### Prompt:
Copy every line of the entries that has the string "domino" in it.

### Records for this exercise:
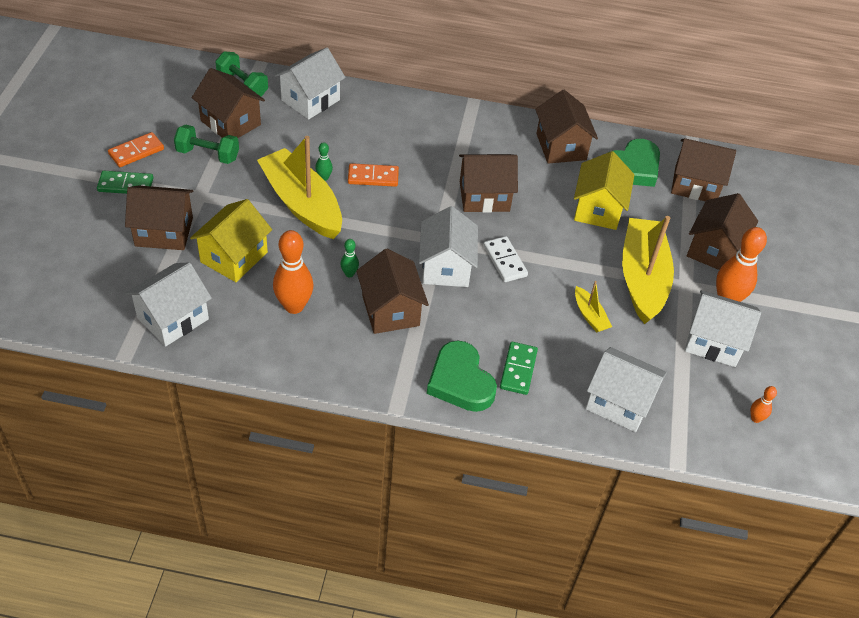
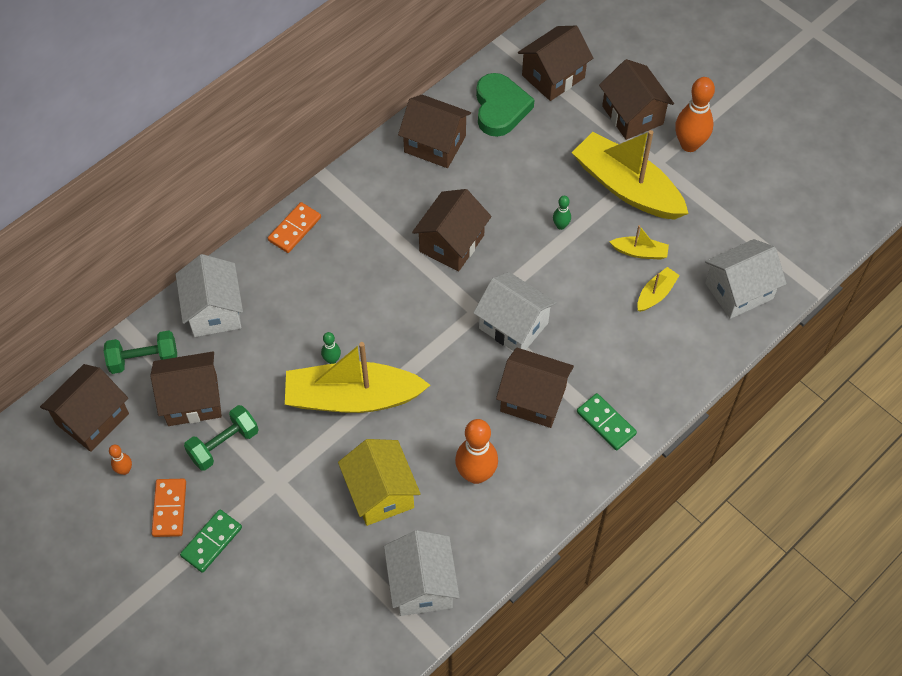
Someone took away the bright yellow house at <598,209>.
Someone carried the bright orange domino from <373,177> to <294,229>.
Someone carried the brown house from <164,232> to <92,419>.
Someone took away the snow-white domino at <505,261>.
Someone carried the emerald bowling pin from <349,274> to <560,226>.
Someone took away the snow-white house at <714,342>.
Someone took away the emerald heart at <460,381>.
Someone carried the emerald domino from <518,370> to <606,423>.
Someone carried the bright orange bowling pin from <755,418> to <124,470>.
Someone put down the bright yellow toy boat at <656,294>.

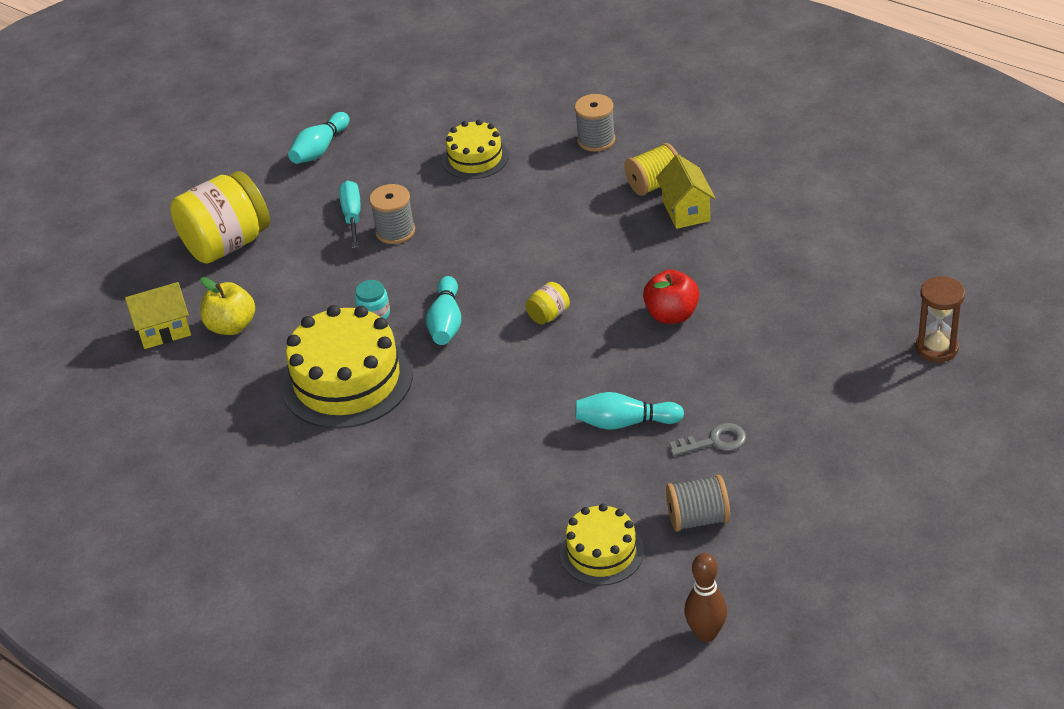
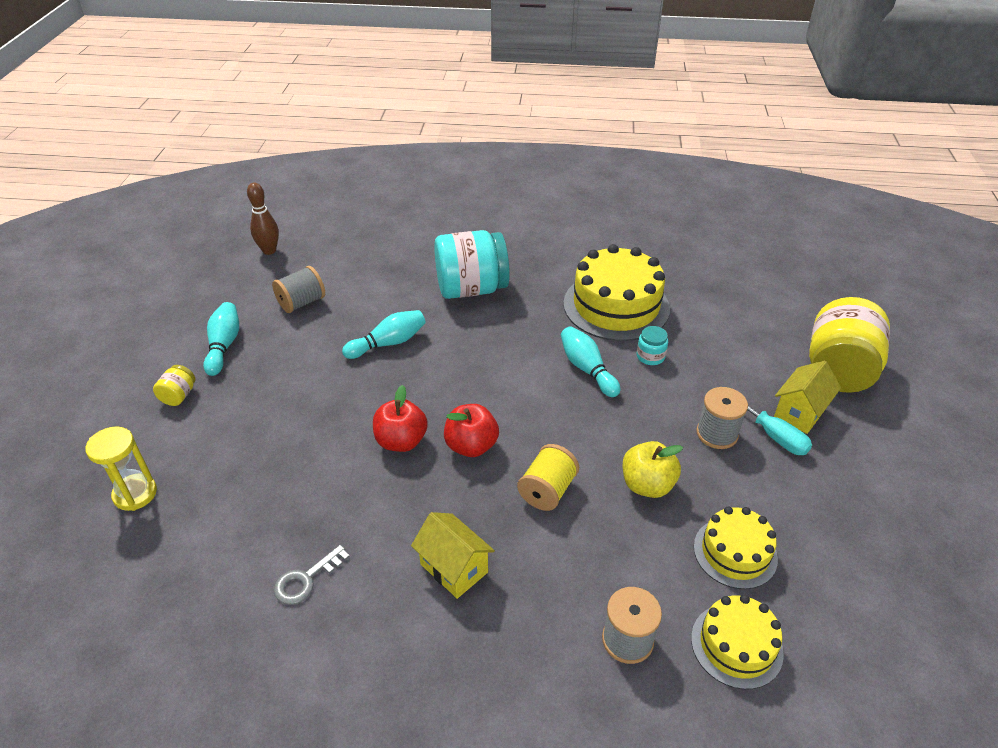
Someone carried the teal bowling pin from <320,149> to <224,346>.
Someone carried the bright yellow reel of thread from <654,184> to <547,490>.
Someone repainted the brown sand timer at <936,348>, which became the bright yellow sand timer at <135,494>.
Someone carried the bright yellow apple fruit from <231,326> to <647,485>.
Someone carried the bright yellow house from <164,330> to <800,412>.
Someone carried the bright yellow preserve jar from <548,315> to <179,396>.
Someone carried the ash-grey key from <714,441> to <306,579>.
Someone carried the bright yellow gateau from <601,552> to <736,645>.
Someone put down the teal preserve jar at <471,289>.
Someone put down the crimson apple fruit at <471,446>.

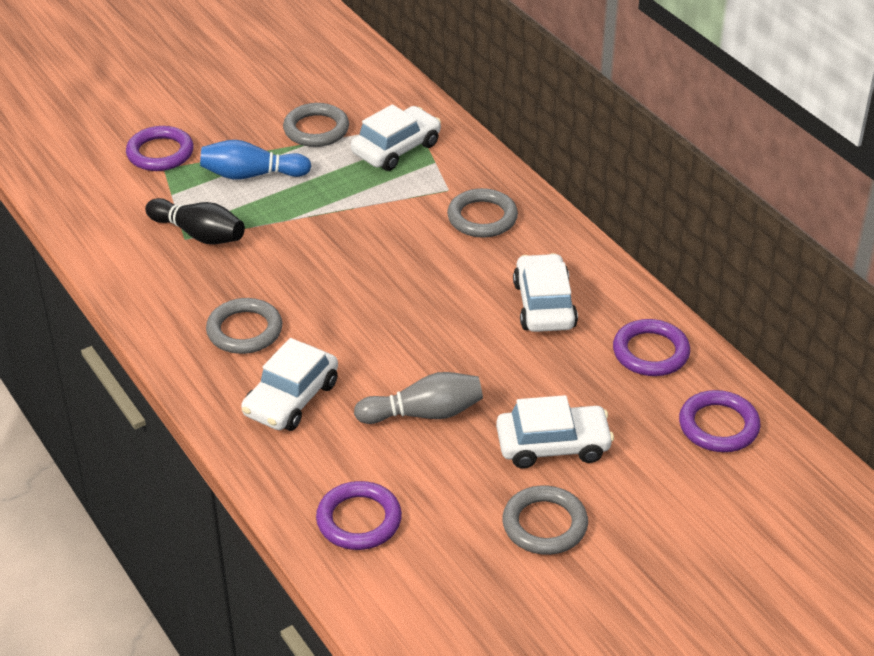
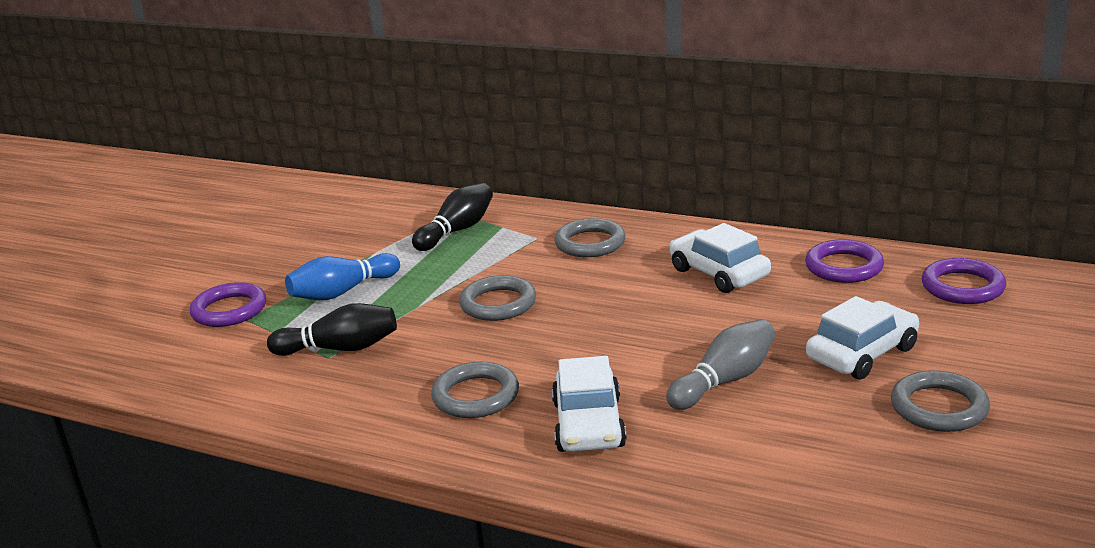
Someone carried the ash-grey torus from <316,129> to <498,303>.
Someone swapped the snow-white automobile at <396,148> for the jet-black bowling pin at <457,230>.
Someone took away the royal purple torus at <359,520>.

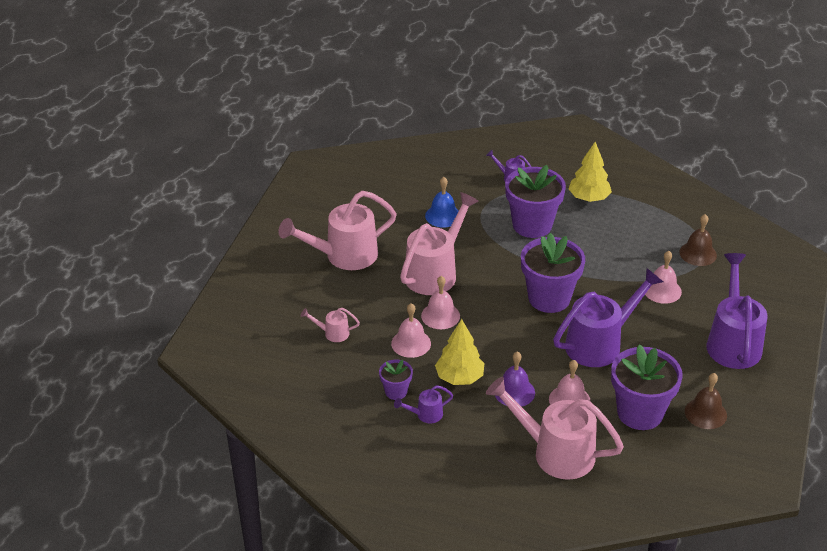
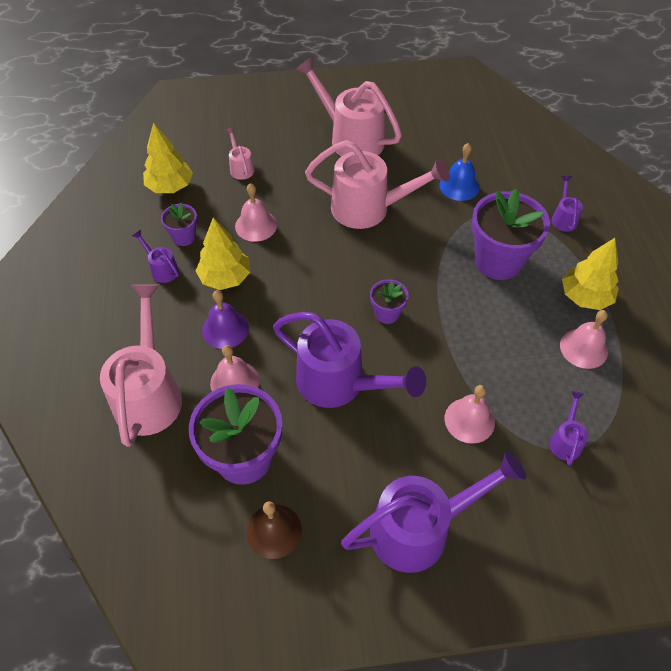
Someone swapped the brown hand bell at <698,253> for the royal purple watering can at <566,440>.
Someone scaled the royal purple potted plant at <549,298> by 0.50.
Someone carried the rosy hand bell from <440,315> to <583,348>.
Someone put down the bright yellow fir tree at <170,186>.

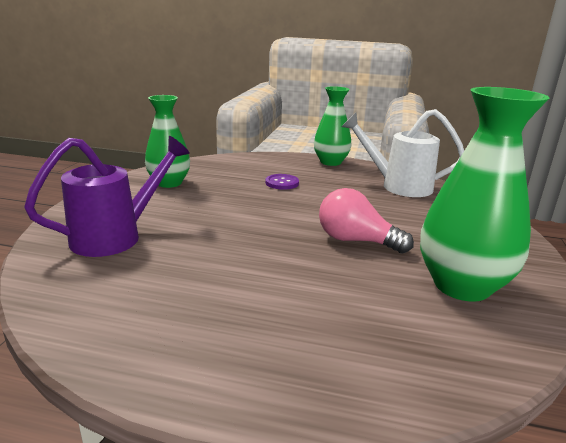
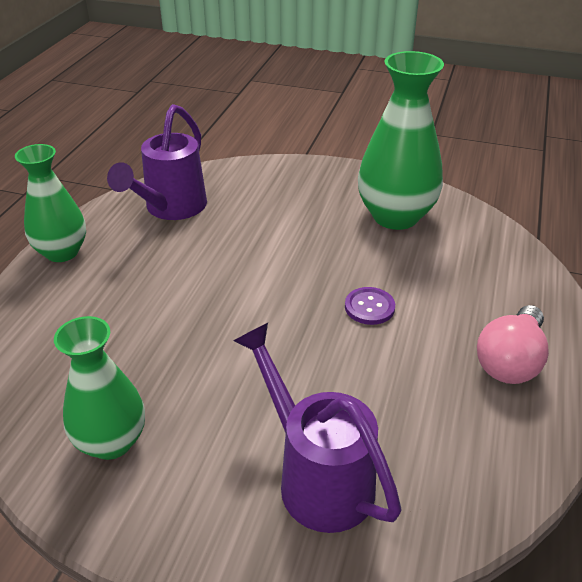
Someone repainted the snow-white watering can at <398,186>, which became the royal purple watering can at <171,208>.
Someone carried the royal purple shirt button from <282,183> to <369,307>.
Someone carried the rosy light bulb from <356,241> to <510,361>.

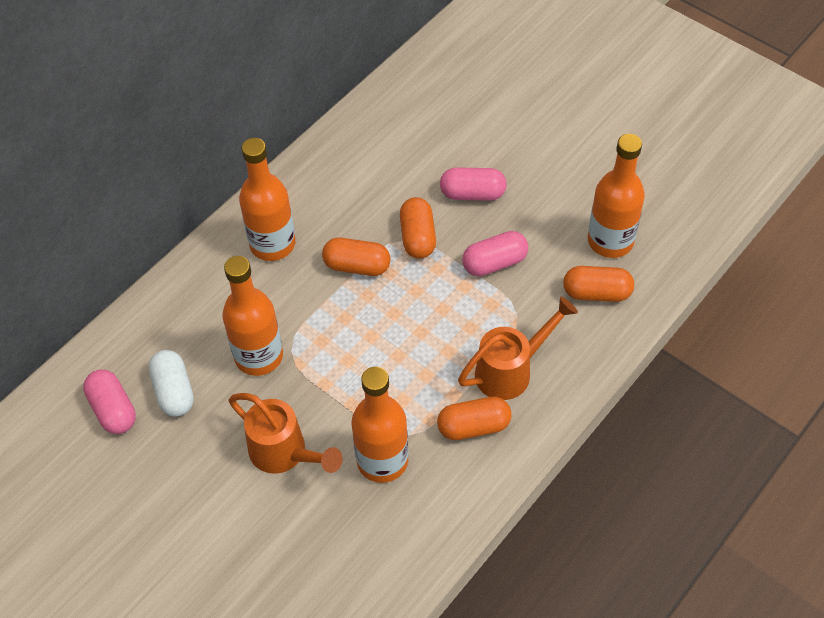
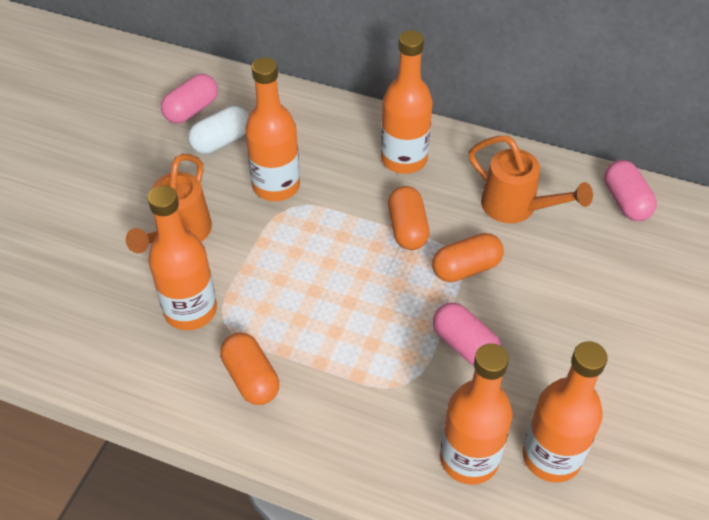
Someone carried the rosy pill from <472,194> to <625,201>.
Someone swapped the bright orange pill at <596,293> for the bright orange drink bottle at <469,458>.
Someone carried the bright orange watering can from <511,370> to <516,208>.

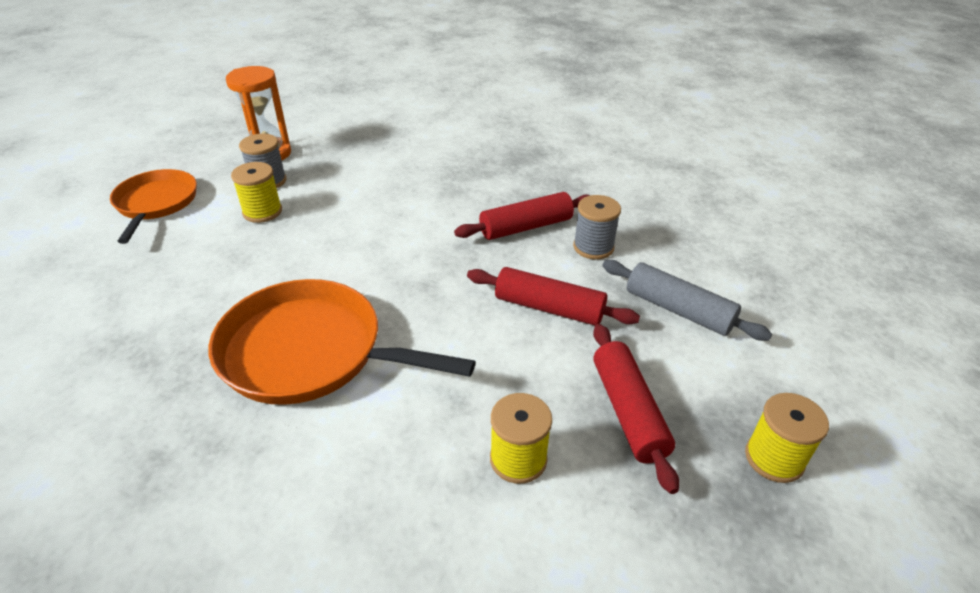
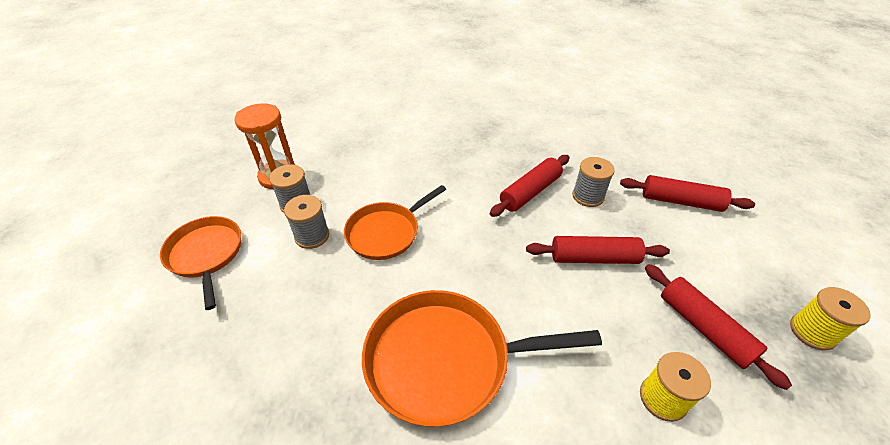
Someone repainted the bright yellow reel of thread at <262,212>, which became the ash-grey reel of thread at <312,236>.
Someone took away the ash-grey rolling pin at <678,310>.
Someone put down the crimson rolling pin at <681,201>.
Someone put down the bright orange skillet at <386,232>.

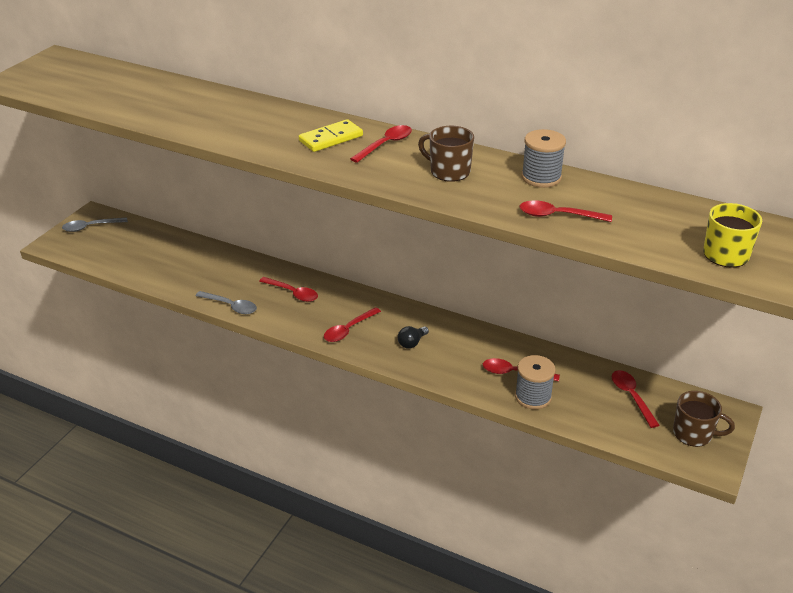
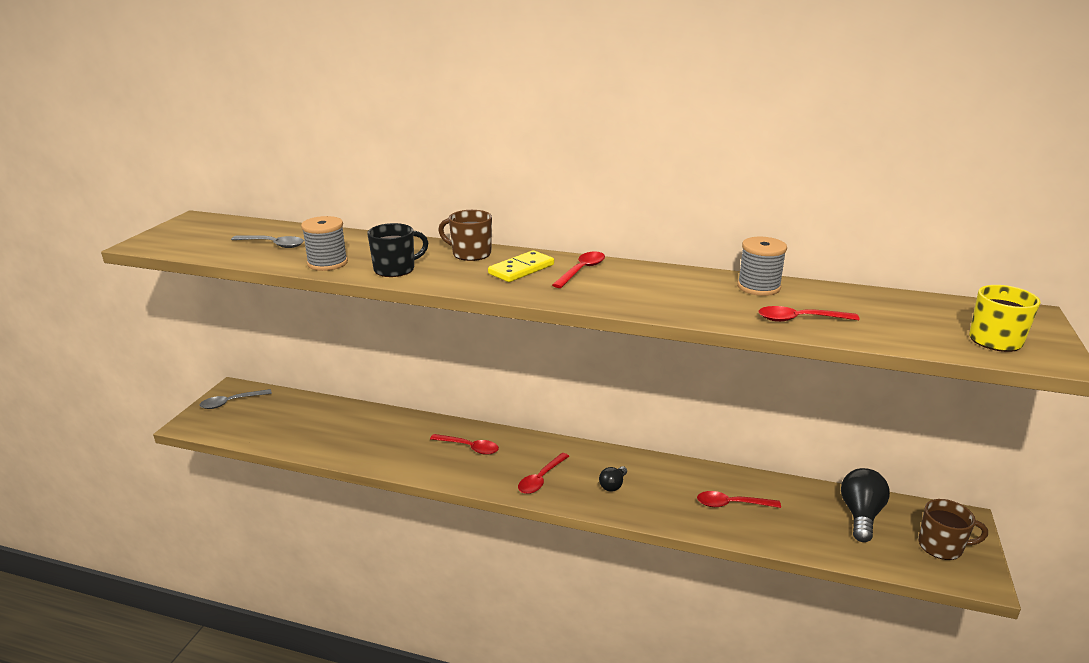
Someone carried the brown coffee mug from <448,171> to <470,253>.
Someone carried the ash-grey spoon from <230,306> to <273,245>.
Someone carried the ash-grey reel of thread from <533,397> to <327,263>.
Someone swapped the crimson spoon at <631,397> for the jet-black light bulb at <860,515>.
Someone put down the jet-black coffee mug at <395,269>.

### Response:
Someone carried the bright orange domino from <373,177> to <294,229>.
Someone took away the snow-white domino at <505,261>.
Someone carried the emerald domino from <518,370> to <606,423>.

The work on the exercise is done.